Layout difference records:
○ ○ ○ ○ ○ ○ ○

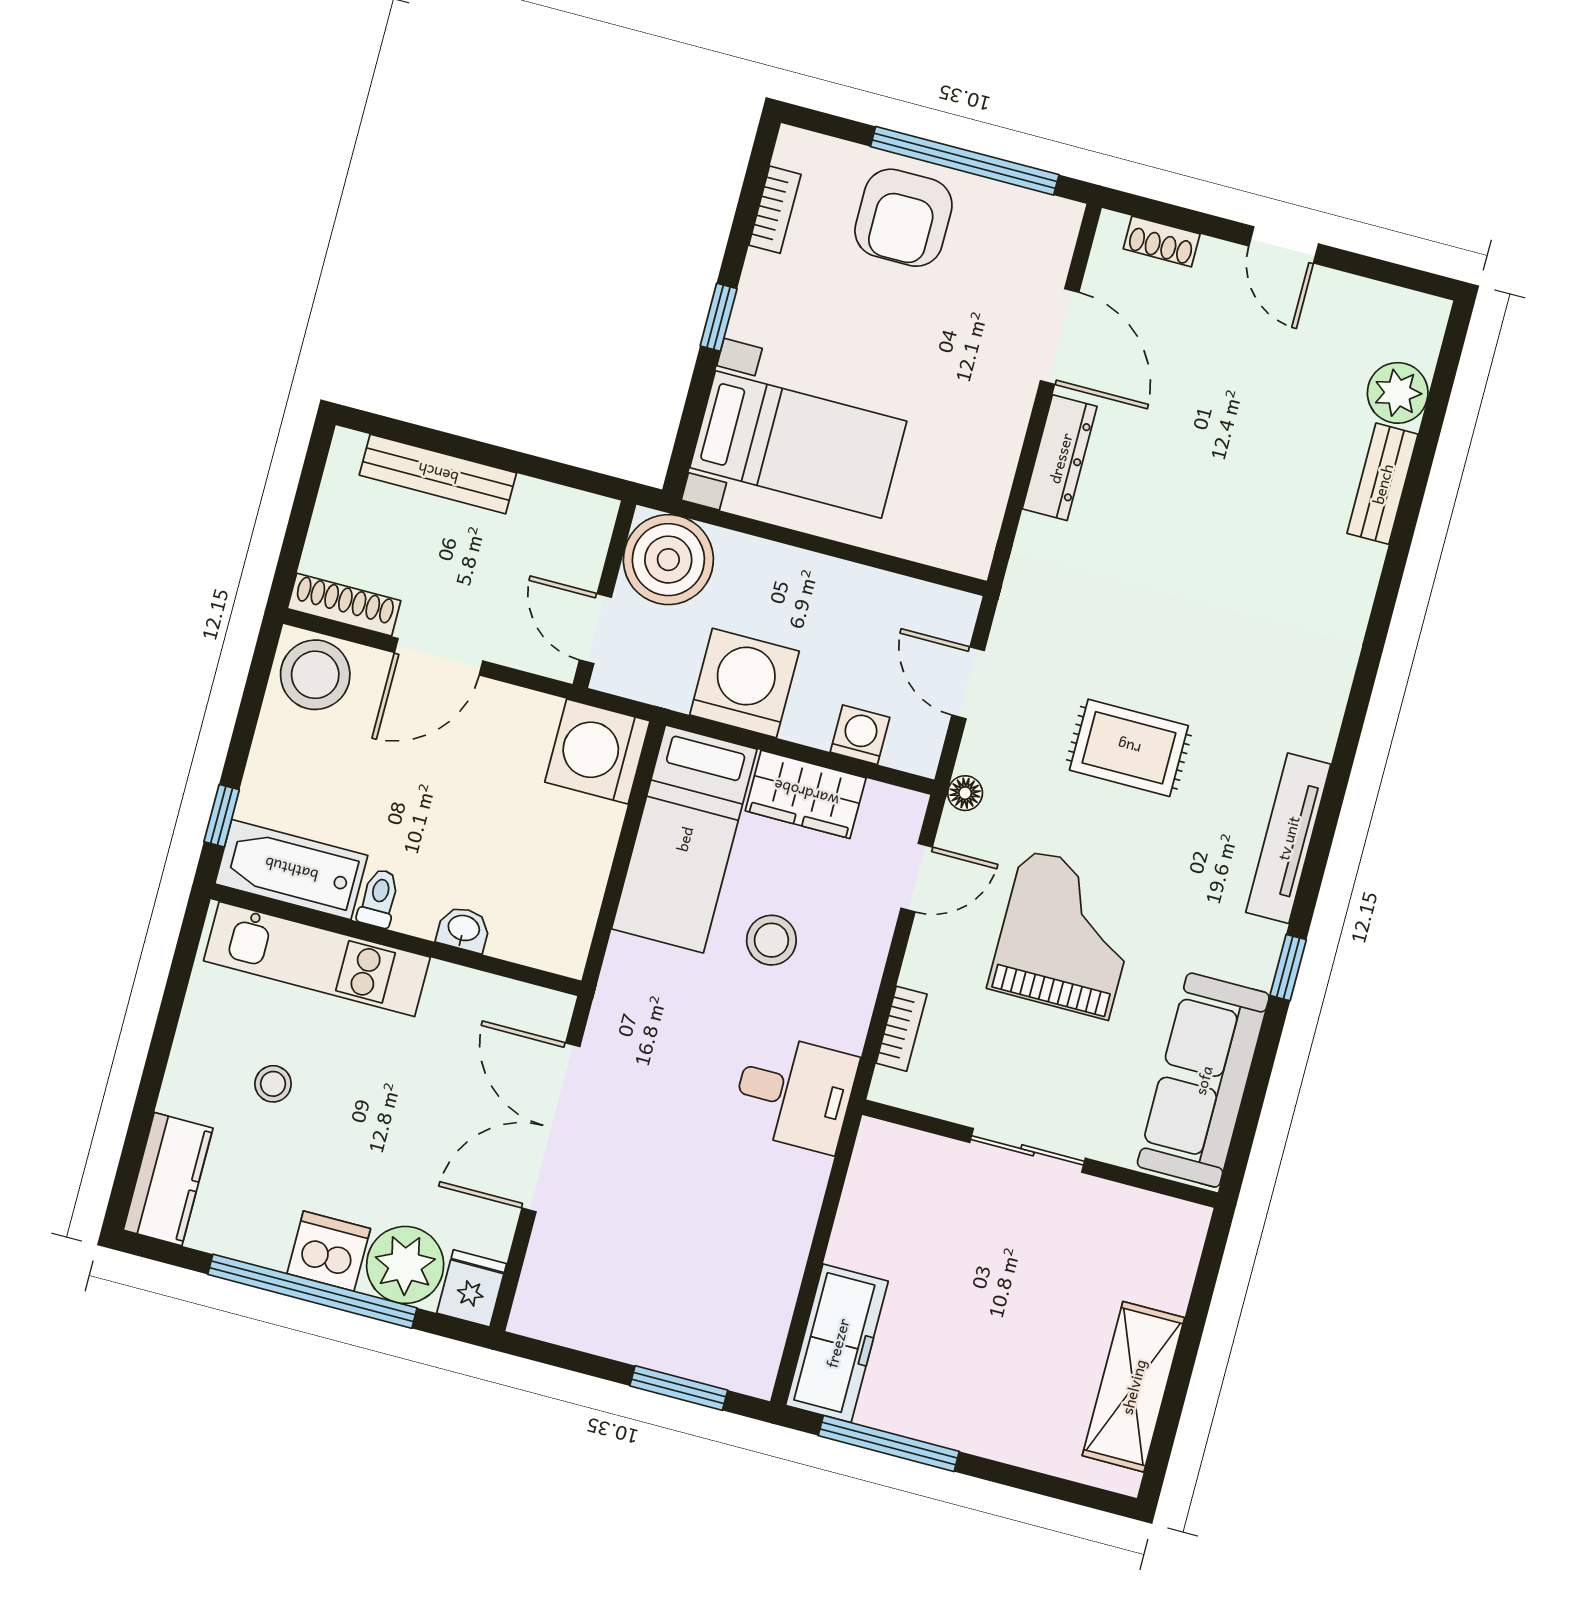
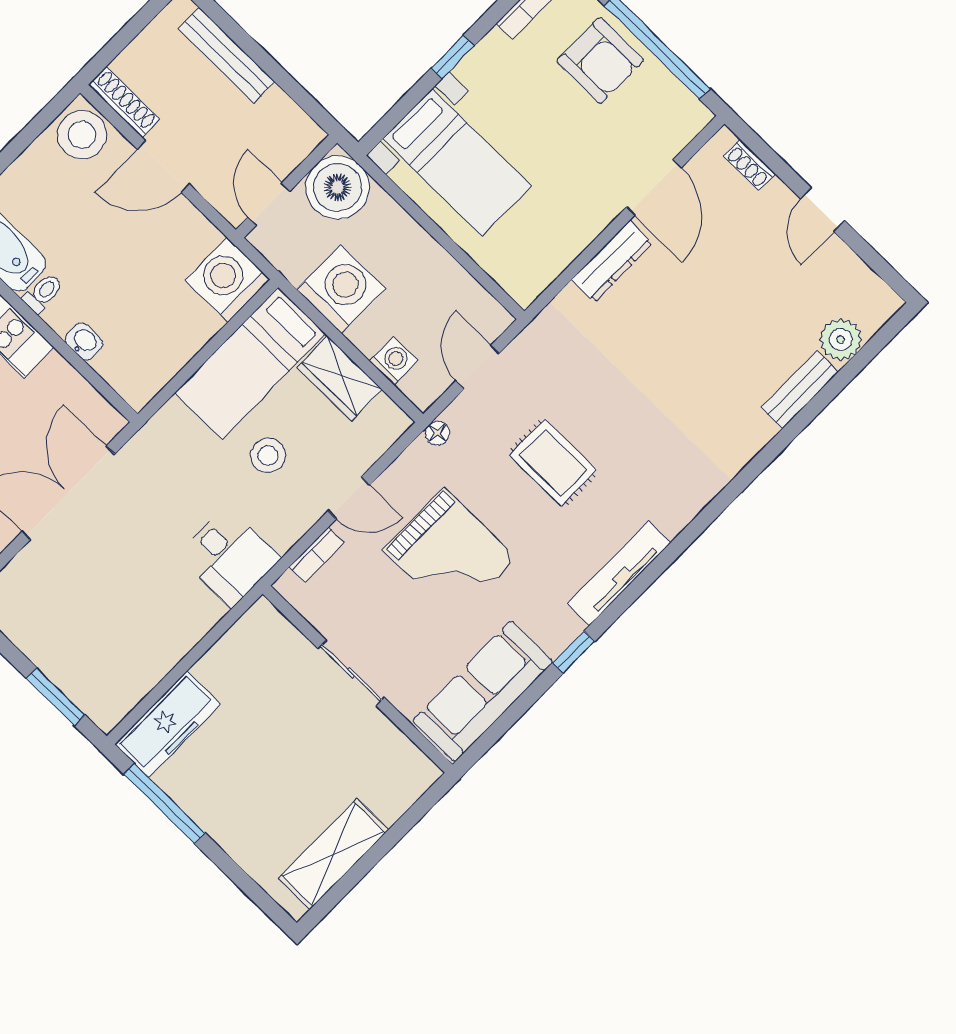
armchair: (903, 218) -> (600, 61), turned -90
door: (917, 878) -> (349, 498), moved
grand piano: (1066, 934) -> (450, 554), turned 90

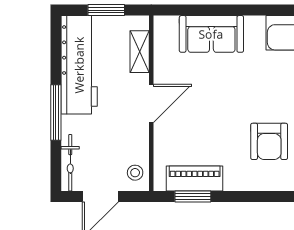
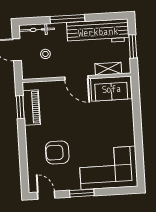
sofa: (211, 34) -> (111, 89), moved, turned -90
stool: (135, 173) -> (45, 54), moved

○ ○ ○ ○ ○ ○ ○

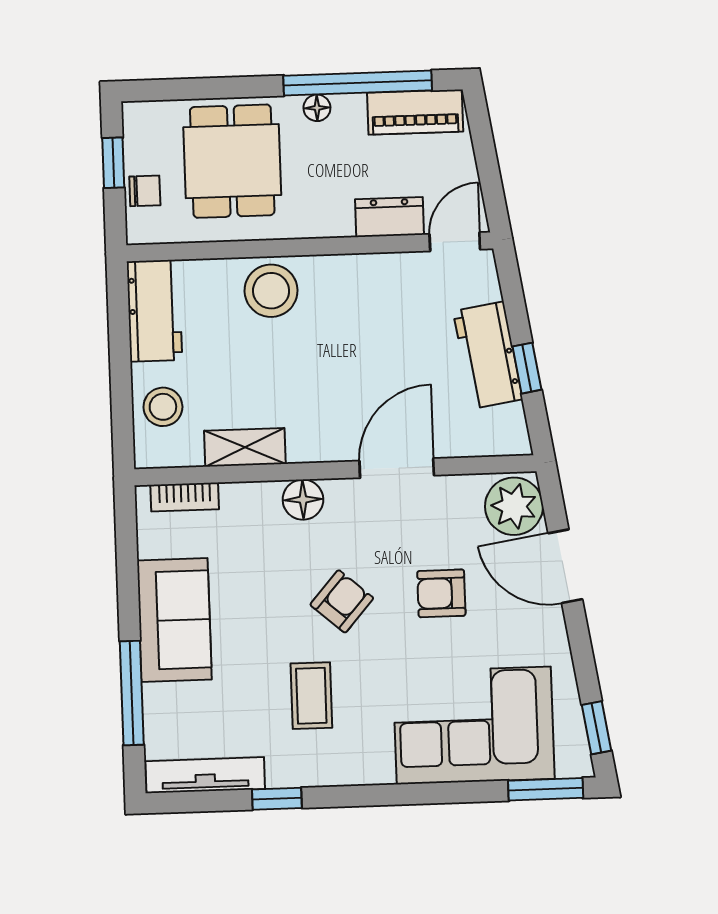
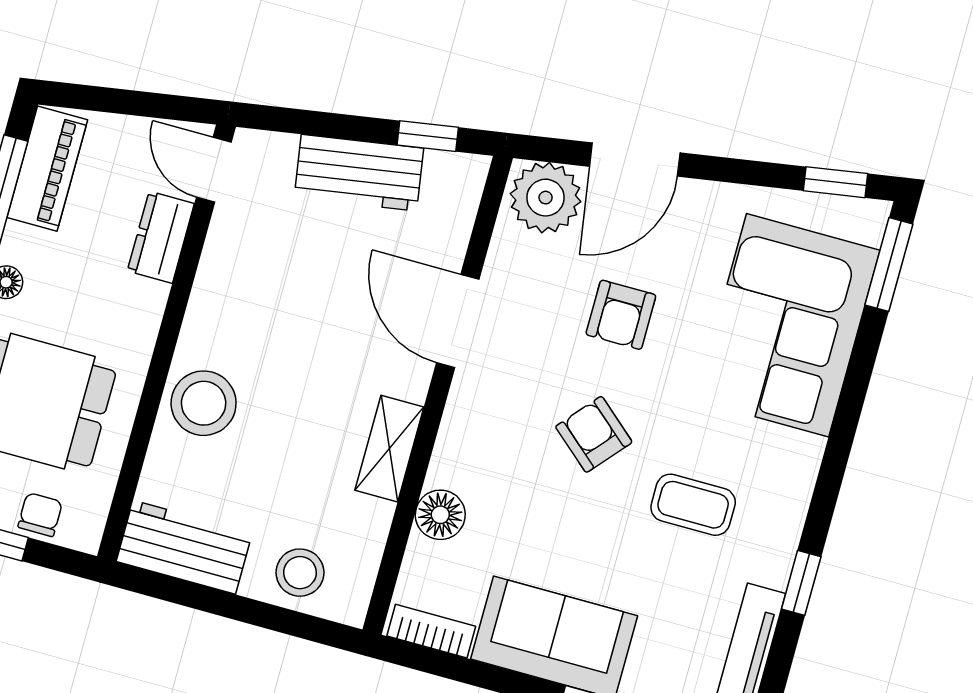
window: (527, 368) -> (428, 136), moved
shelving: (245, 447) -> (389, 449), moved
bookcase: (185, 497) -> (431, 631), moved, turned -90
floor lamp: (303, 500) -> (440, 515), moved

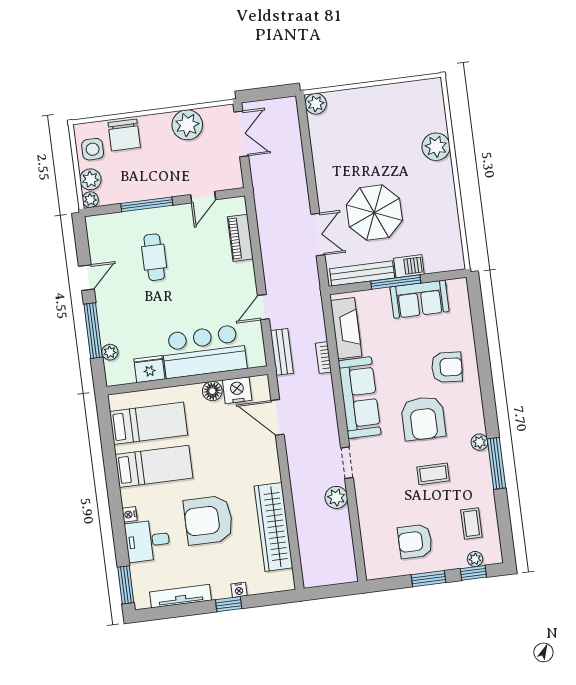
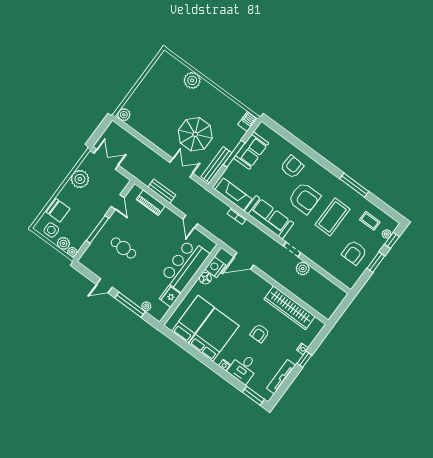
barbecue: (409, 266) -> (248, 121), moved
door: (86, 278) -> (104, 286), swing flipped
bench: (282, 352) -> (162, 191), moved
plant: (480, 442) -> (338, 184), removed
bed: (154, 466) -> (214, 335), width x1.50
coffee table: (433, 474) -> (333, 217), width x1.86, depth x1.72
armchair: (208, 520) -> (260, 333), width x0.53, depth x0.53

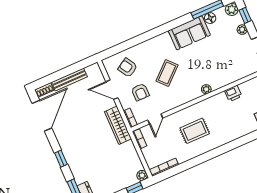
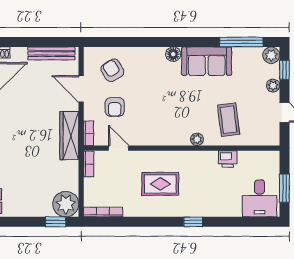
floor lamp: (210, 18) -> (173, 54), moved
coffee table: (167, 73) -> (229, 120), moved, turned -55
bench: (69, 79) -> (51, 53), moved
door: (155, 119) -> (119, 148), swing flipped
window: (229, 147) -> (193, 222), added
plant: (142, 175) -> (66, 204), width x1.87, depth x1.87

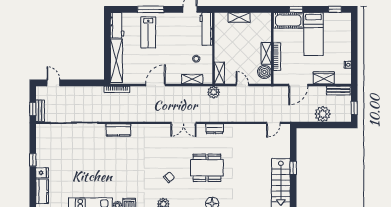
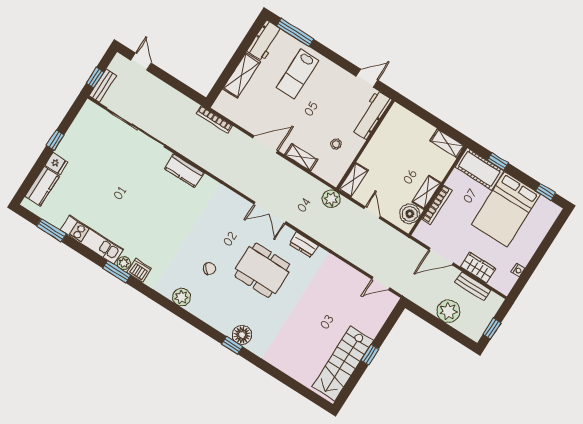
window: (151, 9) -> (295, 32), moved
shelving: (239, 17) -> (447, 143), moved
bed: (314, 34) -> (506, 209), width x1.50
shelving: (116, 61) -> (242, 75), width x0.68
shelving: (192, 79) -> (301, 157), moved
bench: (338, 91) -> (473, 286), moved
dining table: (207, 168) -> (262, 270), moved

○ ○ ○ ○ ○ ○ ○

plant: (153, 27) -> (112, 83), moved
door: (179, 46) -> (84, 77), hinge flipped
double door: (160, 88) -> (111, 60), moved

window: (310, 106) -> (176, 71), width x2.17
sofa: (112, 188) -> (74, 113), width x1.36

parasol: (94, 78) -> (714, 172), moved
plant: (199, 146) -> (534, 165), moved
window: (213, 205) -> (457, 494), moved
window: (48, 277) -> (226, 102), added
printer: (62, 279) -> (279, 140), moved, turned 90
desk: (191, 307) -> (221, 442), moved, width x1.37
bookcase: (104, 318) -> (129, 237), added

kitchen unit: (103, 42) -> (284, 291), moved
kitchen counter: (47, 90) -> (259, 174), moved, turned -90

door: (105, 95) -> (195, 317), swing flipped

○ ○ ○ ○ ○ ○ ○

▶ Directions for this task:
Find the string "floor" in the entries above and return each line that holds it.

▶ Answer for this exercise:
floor lamp: (303, 500) -> (440, 515), moved
floor lamp: (210, 18) -> (173, 54), moved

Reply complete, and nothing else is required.